[Object tracking records]
☆ ☆ ☆ ☆

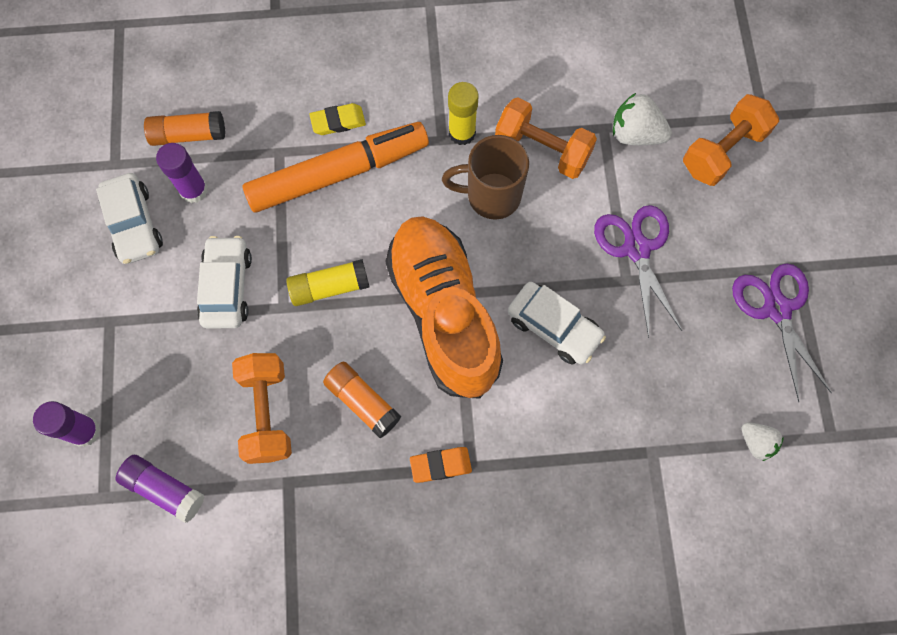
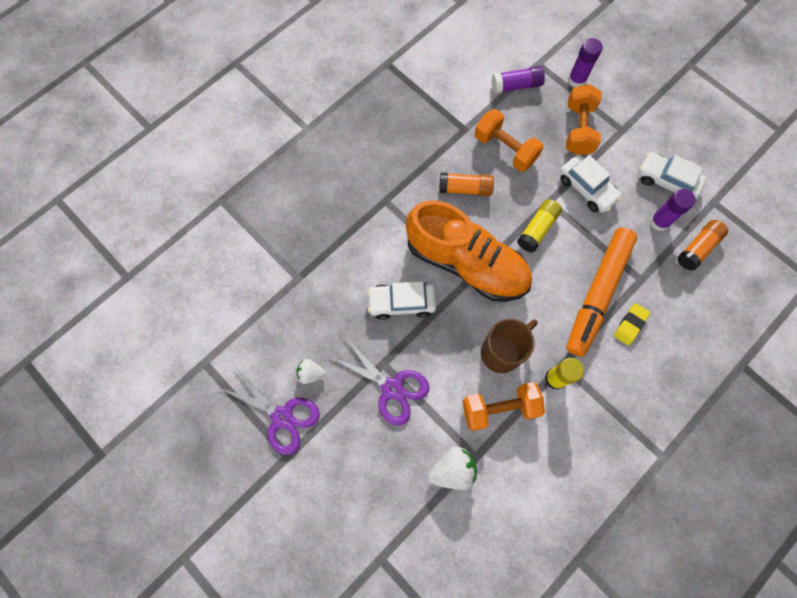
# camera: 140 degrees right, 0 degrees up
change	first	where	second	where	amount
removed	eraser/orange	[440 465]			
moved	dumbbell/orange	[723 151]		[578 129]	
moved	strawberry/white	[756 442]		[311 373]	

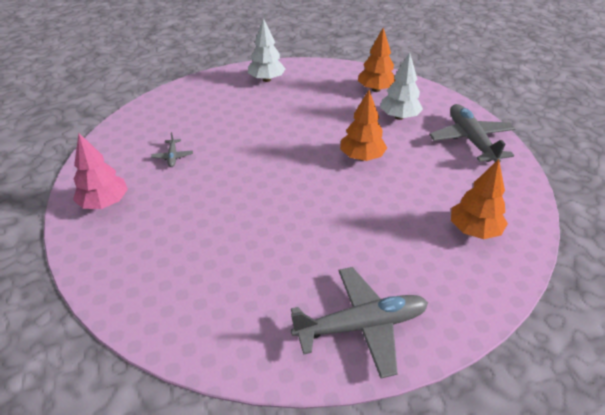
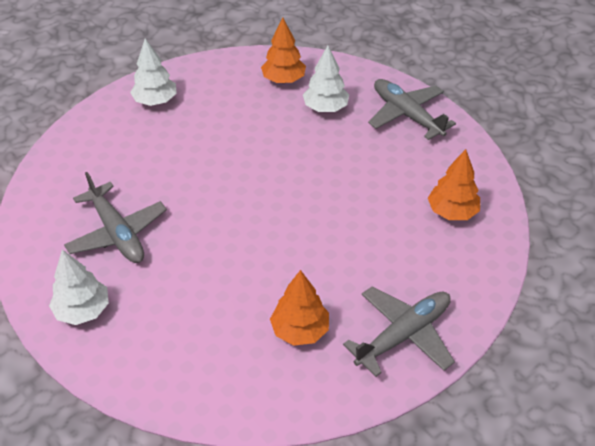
# camera: 25 degrees left, 5 degrees up
change	first	where	second	where	amount
moved	tree/orange	[361 157]		[300 330]	
recoloured	tree/pink	[105 203]	tree/white	[83 310]	
resized	plane/grey	[173 156]		[117 232]	x2.24

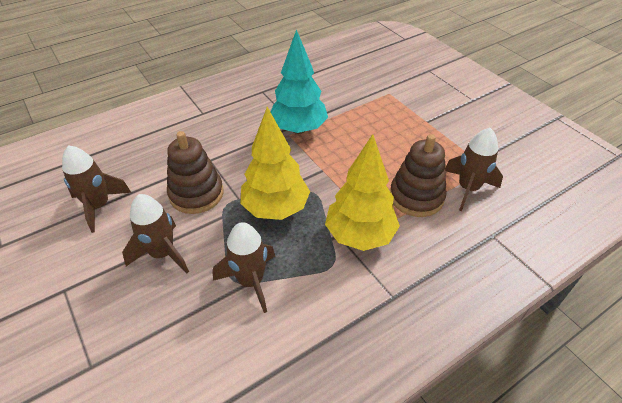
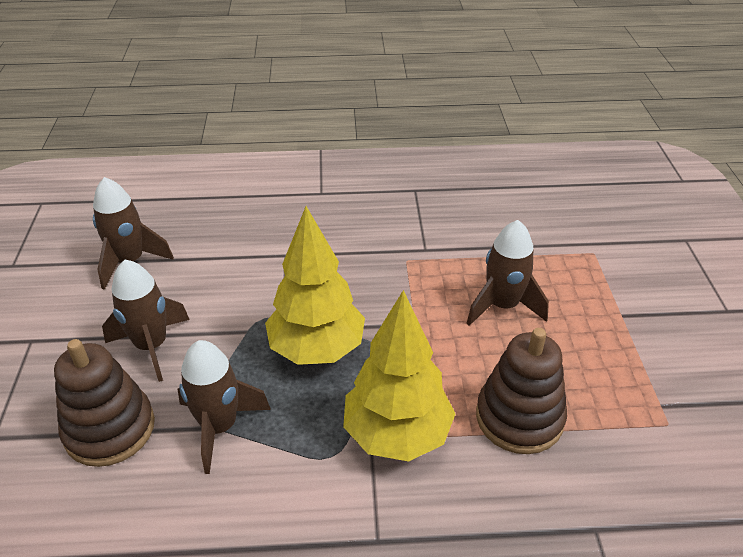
# camera: 30 degrees right, 5 degrees down
change	first	where	second	where	amount
removed	tree/turquoise	[298 129]			
moved	stacking toy/brown	[196 194]		[110 429]	
moved	rocket/brown	[468 188]		[502 306]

☆ ☆ ☆ ☆

To do:
Using the entries, count how many lines contain the string "brown". Write only the number.

Response:
2